» **What you will do**
Set down every line of the data, unchanged and complete.

:: Source material ::

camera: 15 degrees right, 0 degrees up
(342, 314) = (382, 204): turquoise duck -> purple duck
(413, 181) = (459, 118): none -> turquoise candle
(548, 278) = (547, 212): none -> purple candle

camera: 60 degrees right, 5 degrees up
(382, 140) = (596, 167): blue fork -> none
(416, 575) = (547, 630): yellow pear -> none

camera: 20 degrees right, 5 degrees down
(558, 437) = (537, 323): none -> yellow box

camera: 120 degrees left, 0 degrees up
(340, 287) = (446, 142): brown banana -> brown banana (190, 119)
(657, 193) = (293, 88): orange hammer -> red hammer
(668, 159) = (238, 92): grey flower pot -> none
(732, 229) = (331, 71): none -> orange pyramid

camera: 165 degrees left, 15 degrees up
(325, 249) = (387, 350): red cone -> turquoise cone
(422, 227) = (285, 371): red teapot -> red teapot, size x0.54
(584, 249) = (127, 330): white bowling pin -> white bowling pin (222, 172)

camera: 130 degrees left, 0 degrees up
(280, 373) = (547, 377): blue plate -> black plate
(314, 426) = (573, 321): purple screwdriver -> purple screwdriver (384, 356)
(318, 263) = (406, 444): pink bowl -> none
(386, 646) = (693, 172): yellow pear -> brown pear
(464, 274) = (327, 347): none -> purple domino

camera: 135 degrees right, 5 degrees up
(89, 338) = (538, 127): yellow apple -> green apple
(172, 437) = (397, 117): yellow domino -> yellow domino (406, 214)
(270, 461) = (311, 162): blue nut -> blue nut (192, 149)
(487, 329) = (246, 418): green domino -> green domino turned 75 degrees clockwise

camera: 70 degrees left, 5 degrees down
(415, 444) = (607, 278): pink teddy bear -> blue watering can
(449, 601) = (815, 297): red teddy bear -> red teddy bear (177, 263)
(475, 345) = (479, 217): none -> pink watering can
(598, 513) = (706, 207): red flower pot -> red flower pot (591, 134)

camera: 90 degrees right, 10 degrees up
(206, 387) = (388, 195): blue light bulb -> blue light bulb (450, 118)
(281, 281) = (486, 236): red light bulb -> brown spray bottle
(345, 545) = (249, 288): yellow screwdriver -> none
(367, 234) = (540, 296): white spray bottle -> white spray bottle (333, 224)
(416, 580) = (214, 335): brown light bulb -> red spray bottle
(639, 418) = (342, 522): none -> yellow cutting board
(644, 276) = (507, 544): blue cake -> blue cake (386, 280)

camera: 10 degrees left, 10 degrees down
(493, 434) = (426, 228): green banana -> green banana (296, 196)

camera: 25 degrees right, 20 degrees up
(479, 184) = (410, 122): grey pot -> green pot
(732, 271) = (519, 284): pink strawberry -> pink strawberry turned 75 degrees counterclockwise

:::

» **Expected output**
camera: 15 degrees right, 0 degrees up
(342, 314) = (382, 204): turquoise duck -> purple duck
(413, 181) = (459, 118): none -> turquoise candle
(548, 278) = (547, 212): none -> purple candle

camera: 60 degrees right, 5 degrees up
(382, 140) = (596, 167): blue fork -> none
(416, 575) = (547, 630): yellow pear -> none

camera: 20 degrees right, 5 degrees down
(558, 437) = (537, 323): none -> yellow box

camera: 120 degrees left, 0 degrees up
(340, 287) = (446, 142): brown banana -> brown banana (190, 119)
(657, 193) = (293, 88): orange hammer -> red hammer
(668, 159) = (238, 92): grey flower pot -> none
(732, 229) = (331, 71): none -> orange pyramid

camera: 165 degrees left, 15 degrees up
(325, 249) = (387, 350): red cone -> turquoise cone
(422, 227) = (285, 371): red teapot -> red teapot, size x0.54
(584, 249) = (127, 330): white bowling pin -> white bowling pin (222, 172)

camera: 130 degrees left, 0 degrees up
(280, 373) = (547, 377): blue plate -> black plate
(314, 426) = (573, 321): purple screwdriver -> purple screwdriver (384, 356)
(318, 263) = (406, 444): pink bowl -> none
(386, 646) = (693, 172): yellow pear -> brown pear
(464, 274) = (327, 347): none -> purple domino

camera: 135 degrees right, 5 degrees up
(89, 338) = (538, 127): yellow apple -> green apple
(172, 437) = (397, 117): yellow domino -> yellow domino (406, 214)
(270, 461) = (311, 162): blue nut -> blue nut (192, 149)
(487, 329) = (246, 418): green domino -> green domino turned 75 degrees clockwise

camera: 70 degrees left, 5 degrees down
(415, 444) = (607, 278): pink teddy bear -> blue watering can
(449, 601) = (815, 297): red teddy bear -> red teddy bear (177, 263)
(475, 345) = (479, 217): none -> pink watering can
(598, 513) = (706, 207): red flower pot -> red flower pot (591, 134)

camera: 90 degrees right, 10 degrees up
(206, 387) = (388, 195): blue light bulb -> blue light bulb (450, 118)
(281, 281) = (486, 236): red light bulb -> brown spray bottle
(345, 545) = (249, 288): yellow screwdriver -> none
(367, 234) = (540, 296): white spray bottle -> white spray bottle (333, 224)
(416, 580) = (214, 335): brown light bulb -> red spray bottle
(639, 418) = (342, 522): none -> yellow cutting board
(644, 276) = (507, 544): blue cake -> blue cake (386, 280)

camera: 10 degrees left, 10 degrees down
(493, 434) = (426, 228): green banana -> green banana (296, 196)

camera: 25 degrees right, 20 degrees up
(479, 184) = (410, 122): grey pot -> green pot
(732, 271) = (519, 284): pink strawberry -> pink strawberry turned 75 degrees counterclockwise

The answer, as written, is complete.